**What is required**: Reproduce the records below exactly, but only between the lines holding "RELAY pin IN1: 4 -> 5" and "SOIL pin AO: RX -> A2", inclusive.

**Available data**:
++++++++++++++++++++

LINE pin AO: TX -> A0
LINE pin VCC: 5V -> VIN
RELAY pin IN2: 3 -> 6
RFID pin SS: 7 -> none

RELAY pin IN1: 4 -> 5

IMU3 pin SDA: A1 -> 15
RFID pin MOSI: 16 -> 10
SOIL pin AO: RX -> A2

++++++++++++++++++++

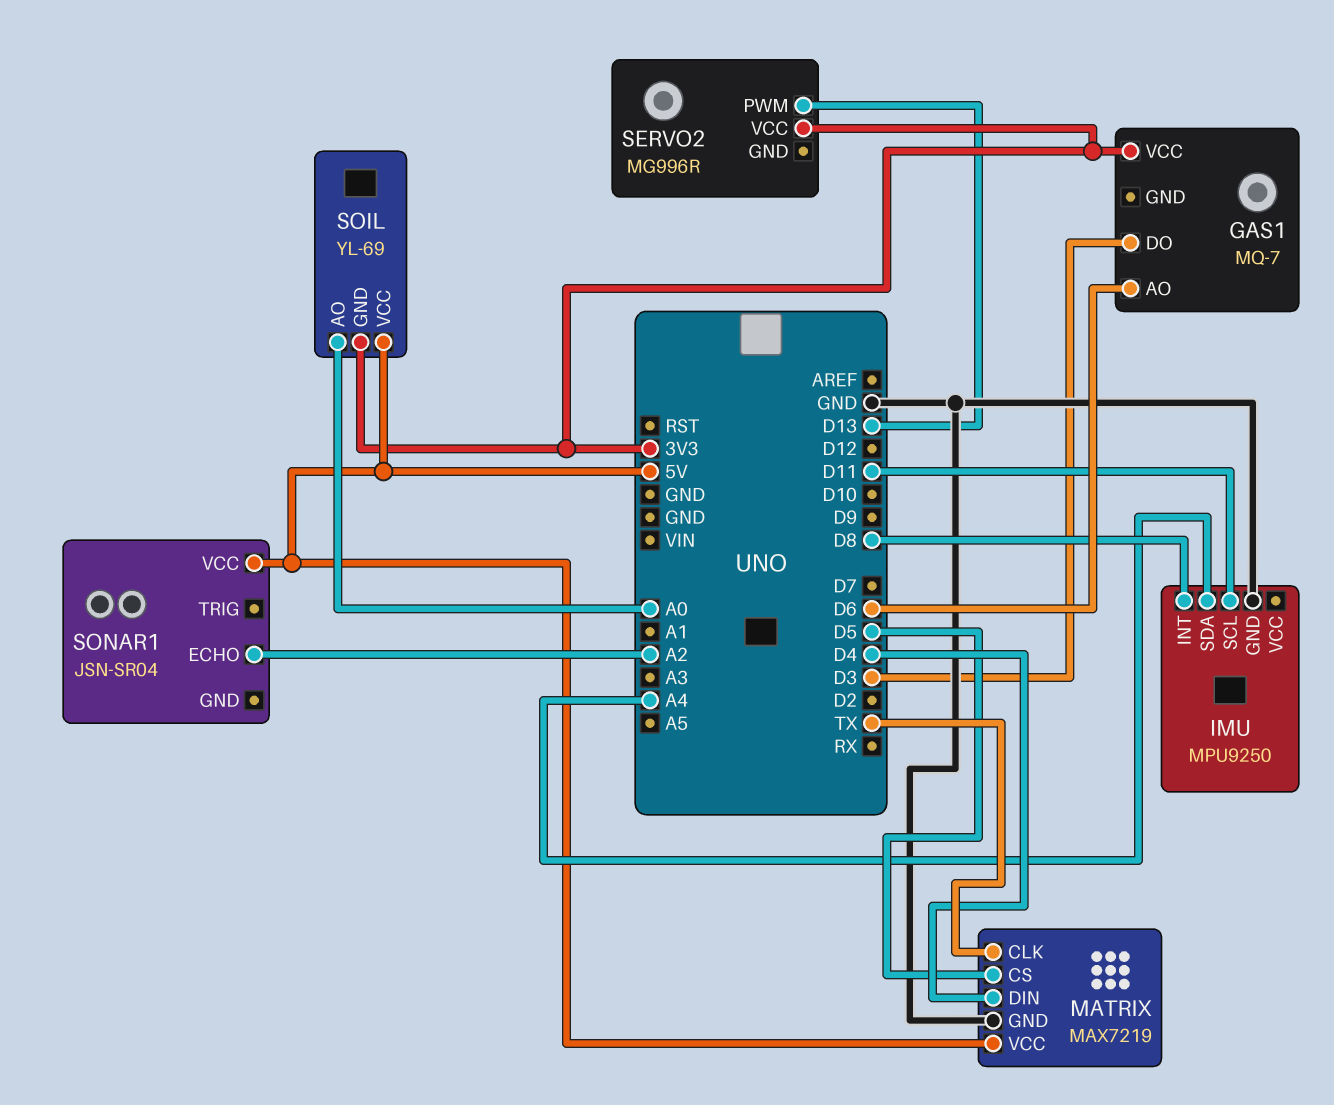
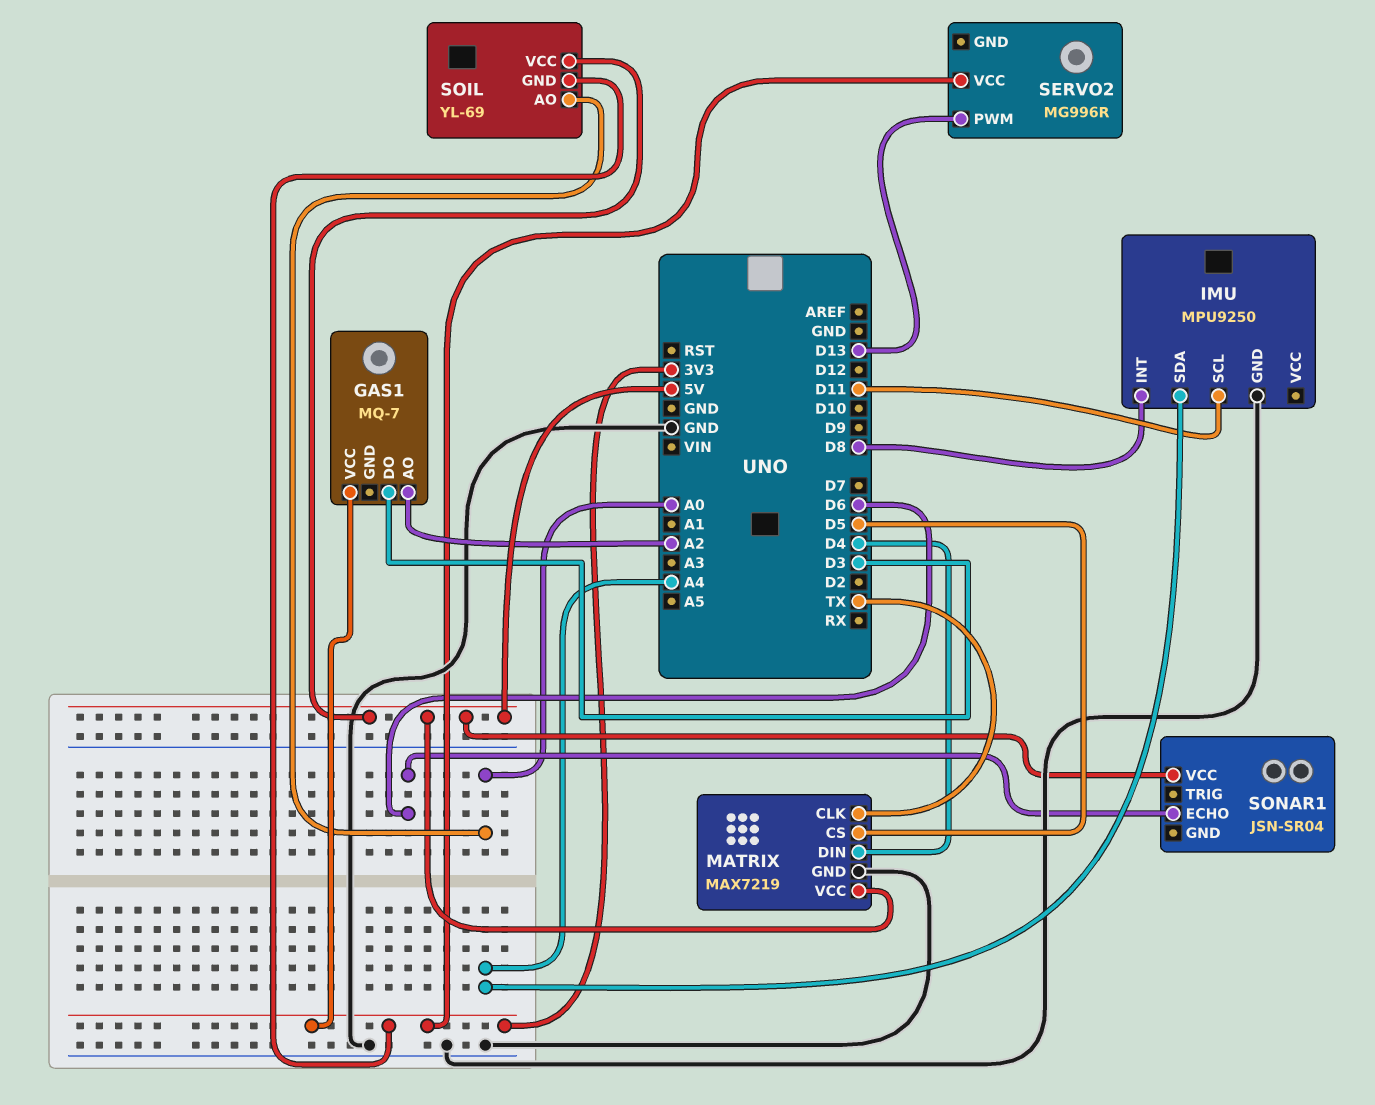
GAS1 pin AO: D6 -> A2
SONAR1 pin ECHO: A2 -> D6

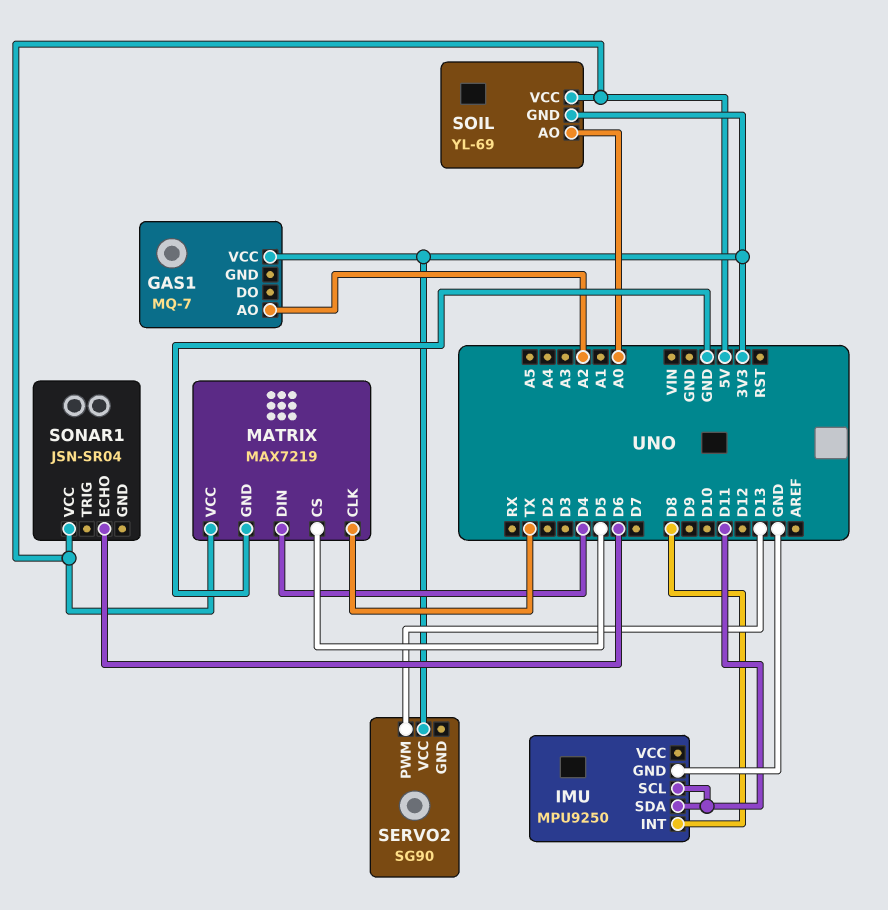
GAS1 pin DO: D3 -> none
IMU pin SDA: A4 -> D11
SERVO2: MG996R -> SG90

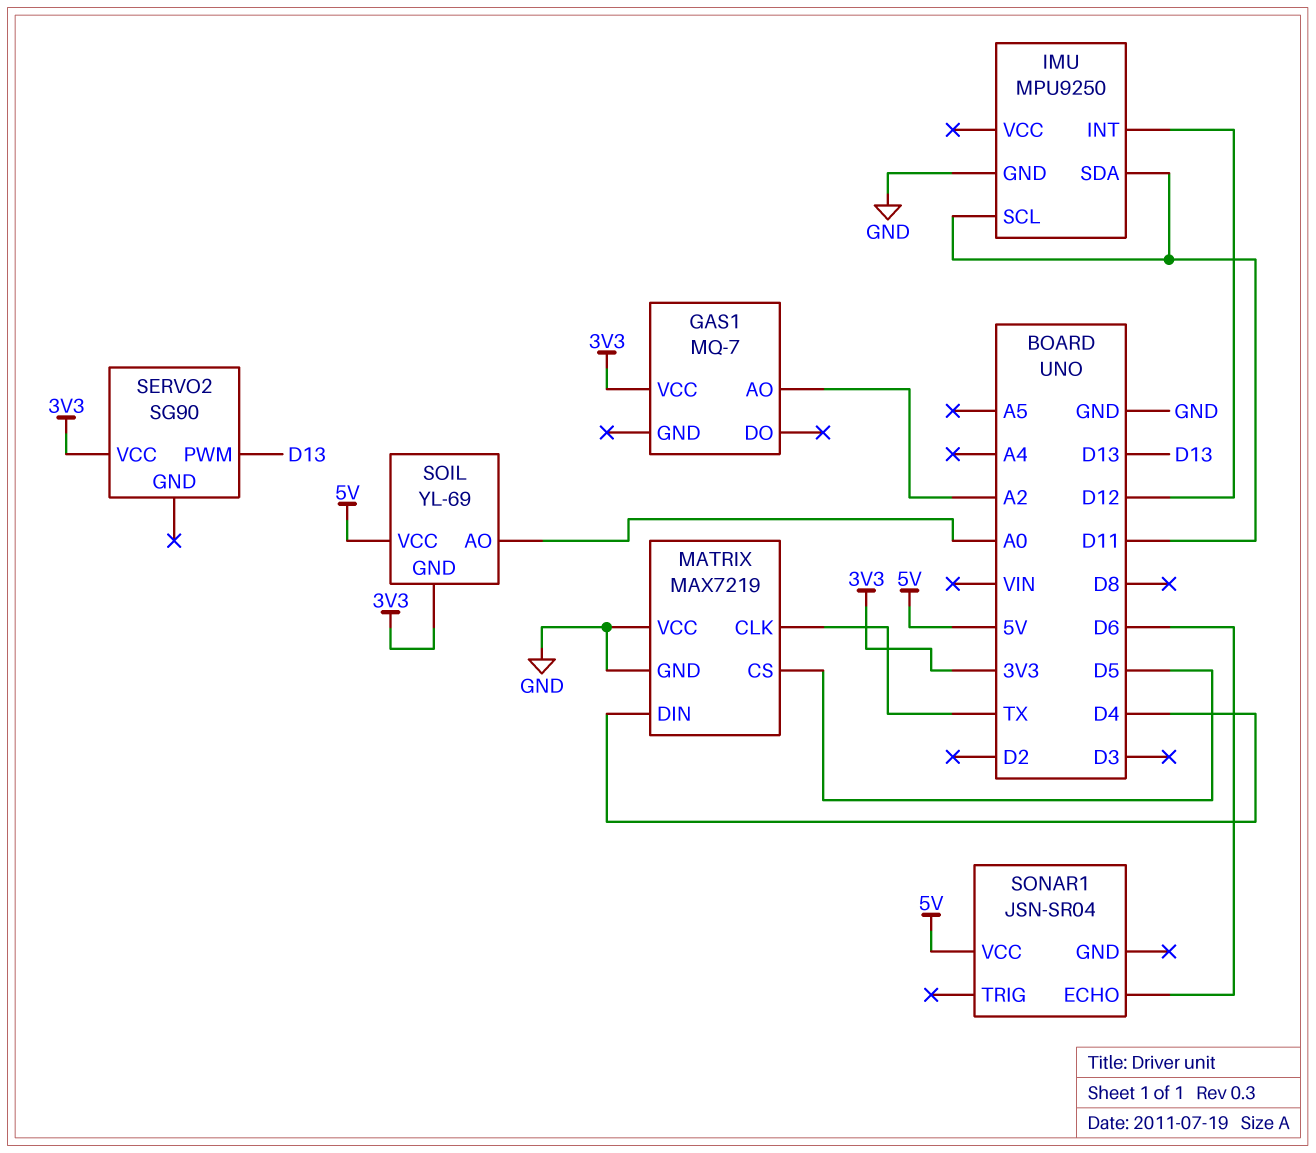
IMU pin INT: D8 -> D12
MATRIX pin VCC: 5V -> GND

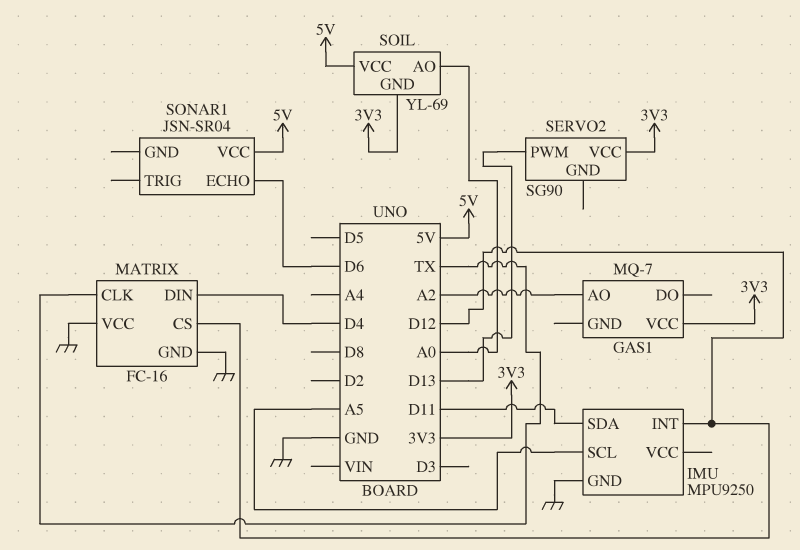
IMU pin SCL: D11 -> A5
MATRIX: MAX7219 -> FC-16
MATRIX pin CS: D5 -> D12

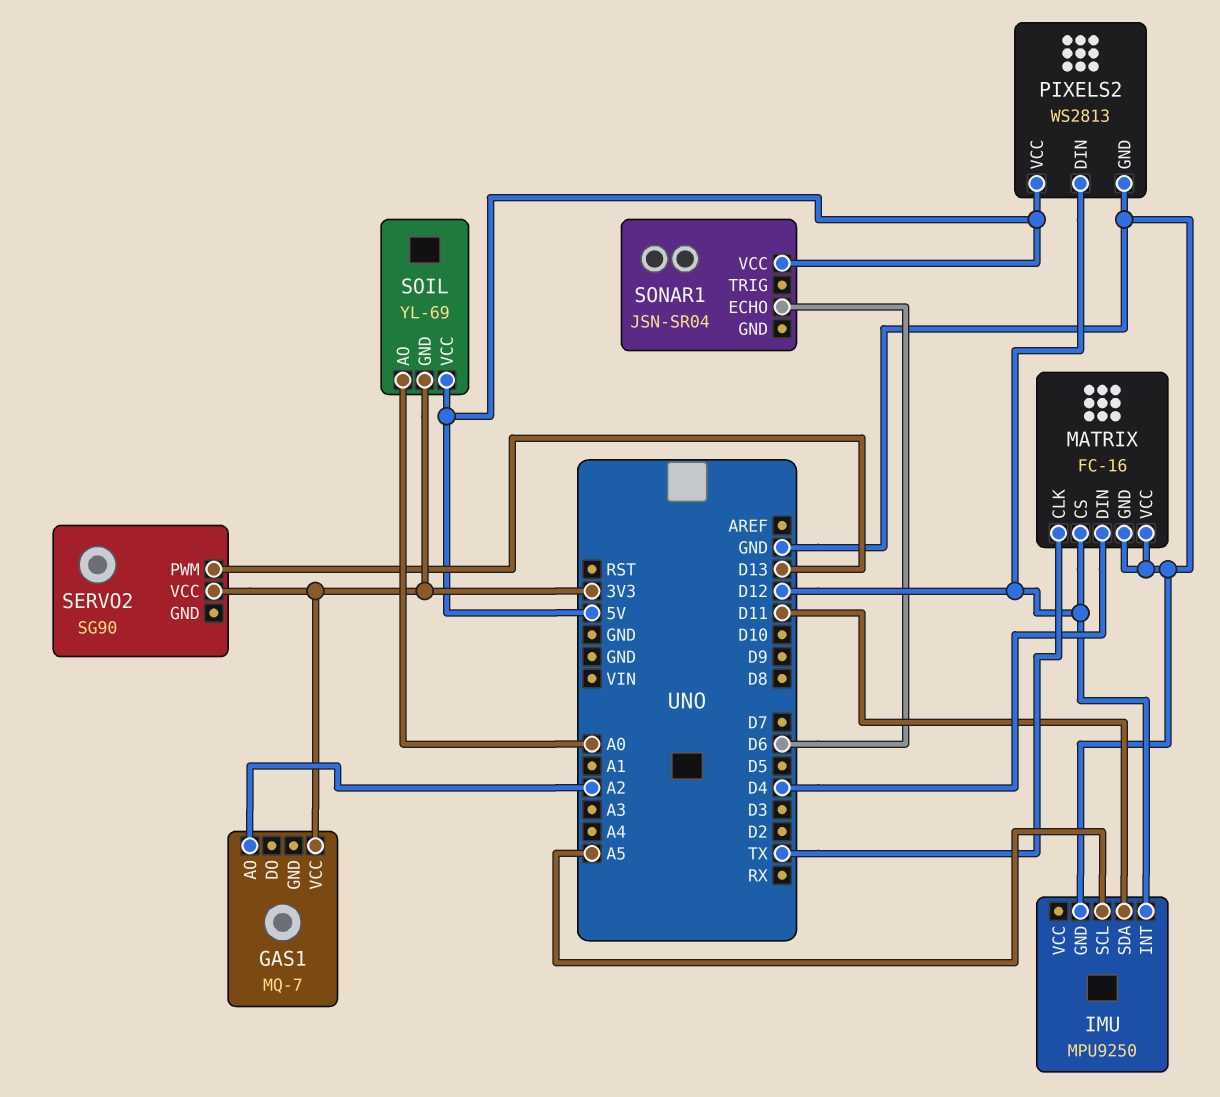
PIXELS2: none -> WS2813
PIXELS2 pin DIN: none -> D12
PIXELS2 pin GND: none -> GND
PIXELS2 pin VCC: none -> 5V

++++++++++++++++++++

**Answer box**:
RELAY pin IN1: 4 -> 5

IMU3 pin SDA: A1 -> 15
RFID pin MOSI: 16 -> 10
SOIL pin AO: RX -> A2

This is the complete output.